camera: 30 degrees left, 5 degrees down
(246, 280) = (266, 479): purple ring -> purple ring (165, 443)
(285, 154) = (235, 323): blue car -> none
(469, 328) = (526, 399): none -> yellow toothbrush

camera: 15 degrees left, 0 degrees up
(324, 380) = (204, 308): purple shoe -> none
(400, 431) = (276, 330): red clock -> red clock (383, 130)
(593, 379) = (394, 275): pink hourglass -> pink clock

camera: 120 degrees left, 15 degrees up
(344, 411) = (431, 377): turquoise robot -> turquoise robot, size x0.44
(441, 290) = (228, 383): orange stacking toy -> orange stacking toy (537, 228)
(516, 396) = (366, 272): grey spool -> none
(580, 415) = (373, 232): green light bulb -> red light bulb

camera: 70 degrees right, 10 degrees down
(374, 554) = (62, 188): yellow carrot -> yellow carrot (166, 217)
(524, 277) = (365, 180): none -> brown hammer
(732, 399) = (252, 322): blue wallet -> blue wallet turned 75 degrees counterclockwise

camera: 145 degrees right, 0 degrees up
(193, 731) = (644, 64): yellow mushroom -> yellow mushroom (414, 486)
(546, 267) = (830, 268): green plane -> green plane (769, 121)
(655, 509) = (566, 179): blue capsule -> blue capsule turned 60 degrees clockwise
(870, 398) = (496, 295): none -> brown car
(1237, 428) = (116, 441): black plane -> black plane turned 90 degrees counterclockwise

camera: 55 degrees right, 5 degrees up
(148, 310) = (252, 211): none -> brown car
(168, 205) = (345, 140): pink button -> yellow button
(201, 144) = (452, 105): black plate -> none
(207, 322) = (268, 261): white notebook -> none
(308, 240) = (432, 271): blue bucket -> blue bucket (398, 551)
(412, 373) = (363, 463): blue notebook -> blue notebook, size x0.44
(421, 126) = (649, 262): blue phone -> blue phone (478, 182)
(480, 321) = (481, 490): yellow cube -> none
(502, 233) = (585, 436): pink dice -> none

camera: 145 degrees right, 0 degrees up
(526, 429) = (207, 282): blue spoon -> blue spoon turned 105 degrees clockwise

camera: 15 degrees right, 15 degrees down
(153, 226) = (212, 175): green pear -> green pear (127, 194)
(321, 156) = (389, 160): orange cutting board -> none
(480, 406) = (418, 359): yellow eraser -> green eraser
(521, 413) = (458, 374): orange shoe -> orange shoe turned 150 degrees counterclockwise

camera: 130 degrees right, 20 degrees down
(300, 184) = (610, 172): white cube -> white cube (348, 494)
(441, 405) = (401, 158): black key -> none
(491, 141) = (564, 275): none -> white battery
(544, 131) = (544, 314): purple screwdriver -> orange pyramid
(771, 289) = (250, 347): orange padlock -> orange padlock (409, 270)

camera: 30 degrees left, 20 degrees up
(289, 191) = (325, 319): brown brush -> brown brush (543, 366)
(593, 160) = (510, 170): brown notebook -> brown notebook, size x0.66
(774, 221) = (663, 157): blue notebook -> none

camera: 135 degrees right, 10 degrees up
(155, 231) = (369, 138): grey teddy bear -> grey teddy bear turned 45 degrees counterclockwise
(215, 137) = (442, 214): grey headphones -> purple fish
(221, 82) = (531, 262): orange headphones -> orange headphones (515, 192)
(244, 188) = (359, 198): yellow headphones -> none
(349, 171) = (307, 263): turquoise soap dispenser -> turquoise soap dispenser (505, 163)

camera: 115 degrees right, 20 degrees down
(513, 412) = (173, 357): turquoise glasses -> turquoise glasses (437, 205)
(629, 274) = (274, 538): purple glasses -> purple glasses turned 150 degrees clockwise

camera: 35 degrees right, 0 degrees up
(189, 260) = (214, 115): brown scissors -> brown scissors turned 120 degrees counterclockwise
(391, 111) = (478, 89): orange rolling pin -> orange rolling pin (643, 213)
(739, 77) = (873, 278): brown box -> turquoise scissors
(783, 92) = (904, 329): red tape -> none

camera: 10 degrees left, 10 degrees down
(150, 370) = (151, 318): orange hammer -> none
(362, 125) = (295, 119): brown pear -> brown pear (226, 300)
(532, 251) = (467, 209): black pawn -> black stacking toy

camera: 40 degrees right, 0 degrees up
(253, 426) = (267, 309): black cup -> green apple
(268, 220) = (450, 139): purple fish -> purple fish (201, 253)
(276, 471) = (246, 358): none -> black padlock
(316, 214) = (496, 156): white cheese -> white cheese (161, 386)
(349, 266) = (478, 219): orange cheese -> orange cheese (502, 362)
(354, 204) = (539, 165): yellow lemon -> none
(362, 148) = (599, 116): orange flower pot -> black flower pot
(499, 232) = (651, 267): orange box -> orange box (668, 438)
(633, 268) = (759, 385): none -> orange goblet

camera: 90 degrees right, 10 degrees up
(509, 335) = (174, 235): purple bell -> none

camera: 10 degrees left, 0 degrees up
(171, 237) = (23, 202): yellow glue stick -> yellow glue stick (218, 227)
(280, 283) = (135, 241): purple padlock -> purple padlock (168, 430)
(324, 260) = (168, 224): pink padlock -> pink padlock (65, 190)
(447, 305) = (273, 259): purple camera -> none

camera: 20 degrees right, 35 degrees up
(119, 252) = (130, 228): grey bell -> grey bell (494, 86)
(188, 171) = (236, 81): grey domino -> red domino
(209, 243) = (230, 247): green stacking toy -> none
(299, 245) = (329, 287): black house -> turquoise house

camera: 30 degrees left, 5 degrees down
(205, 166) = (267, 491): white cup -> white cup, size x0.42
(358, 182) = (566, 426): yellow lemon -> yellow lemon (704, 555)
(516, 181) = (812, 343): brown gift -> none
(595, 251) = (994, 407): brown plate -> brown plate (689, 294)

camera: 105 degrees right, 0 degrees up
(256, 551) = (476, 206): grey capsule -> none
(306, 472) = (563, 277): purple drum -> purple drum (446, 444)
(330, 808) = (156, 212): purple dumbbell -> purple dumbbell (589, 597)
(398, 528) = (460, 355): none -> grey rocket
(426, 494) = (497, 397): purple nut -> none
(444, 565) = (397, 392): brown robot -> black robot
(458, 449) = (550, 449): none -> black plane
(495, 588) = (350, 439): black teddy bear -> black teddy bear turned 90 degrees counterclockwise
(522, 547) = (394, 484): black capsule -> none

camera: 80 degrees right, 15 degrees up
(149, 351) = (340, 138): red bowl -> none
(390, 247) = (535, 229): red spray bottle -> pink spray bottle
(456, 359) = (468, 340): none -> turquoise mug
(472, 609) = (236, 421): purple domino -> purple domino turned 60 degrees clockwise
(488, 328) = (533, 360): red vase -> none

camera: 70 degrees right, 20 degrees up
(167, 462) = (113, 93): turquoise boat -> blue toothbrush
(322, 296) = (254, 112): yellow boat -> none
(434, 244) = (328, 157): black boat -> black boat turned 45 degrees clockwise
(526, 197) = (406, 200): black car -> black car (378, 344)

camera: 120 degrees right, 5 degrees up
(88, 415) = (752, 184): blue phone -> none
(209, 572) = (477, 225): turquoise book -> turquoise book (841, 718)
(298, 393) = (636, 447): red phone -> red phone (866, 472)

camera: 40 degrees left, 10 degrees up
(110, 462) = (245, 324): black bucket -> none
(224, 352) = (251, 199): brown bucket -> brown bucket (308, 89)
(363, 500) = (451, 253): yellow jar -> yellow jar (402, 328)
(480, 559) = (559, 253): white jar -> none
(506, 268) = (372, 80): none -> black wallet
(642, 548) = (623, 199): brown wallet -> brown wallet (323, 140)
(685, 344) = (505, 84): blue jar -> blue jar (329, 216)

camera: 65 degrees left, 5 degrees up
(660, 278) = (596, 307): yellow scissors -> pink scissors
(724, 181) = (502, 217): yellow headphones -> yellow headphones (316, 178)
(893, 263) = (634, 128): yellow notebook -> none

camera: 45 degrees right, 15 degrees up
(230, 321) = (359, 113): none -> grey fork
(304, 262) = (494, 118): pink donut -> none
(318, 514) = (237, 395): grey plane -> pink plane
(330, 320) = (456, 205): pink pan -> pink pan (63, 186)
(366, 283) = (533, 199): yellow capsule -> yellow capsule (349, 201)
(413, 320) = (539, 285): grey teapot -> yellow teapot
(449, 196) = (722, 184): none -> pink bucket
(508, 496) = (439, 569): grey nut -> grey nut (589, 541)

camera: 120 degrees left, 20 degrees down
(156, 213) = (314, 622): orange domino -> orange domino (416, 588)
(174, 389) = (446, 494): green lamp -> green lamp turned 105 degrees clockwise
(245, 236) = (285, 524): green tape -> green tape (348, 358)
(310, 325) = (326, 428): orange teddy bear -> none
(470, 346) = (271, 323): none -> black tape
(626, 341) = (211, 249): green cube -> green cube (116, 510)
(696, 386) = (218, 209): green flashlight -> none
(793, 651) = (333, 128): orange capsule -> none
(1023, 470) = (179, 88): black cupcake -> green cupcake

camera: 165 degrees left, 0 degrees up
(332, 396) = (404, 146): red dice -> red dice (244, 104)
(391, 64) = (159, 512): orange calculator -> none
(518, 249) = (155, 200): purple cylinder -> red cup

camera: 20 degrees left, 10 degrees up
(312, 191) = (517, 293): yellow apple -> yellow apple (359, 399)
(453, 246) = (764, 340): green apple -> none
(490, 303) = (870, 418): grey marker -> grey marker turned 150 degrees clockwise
__________________________________________________
> WHAT IS REQUIRED
Starting with the first line above and ending with the line that holds "(201, 144) = (452, 105): black plate -> none", restate each line word for word and add nothing else.

> THE ANSWER
camera: 30 degrees left, 5 degrees down
(246, 280) = (266, 479): purple ring -> purple ring (165, 443)
(285, 154) = (235, 323): blue car -> none
(469, 328) = (526, 399): none -> yellow toothbrush

camera: 15 degrees left, 0 degrees up
(324, 380) = (204, 308): purple shoe -> none
(400, 431) = (276, 330): red clock -> red clock (383, 130)
(593, 379) = (394, 275): pink hourglass -> pink clock

camera: 120 degrees left, 15 degrees up
(344, 411) = (431, 377): turquoise robot -> turquoise robot, size x0.44
(441, 290) = (228, 383): orange stacking toy -> orange stacking toy (537, 228)
(516, 396) = (366, 272): grey spool -> none
(580, 415) = (373, 232): green light bulb -> red light bulb

camera: 70 degrees right, 10 degrees down
(374, 554) = (62, 188): yellow carrot -> yellow carrot (166, 217)
(524, 277) = (365, 180): none -> brown hammer
(732, 399) = (252, 322): blue wallet -> blue wallet turned 75 degrees counterclockwise

camera: 145 degrees right, 0 degrees up
(193, 731) = (644, 64): yellow mushroom -> yellow mushroom (414, 486)
(546, 267) = (830, 268): green plane -> green plane (769, 121)
(655, 509) = (566, 179): blue capsule -> blue capsule turned 60 degrees clockwise
(870, 398) = (496, 295): none -> brown car
(1237, 428) = (116, 441): black plane -> black plane turned 90 degrees counterclockwise

camera: 55 degrees right, 5 degrees up
(148, 310) = (252, 211): none -> brown car
(168, 205) = (345, 140): pink button -> yellow button
(201, 144) = (452, 105): black plate -> none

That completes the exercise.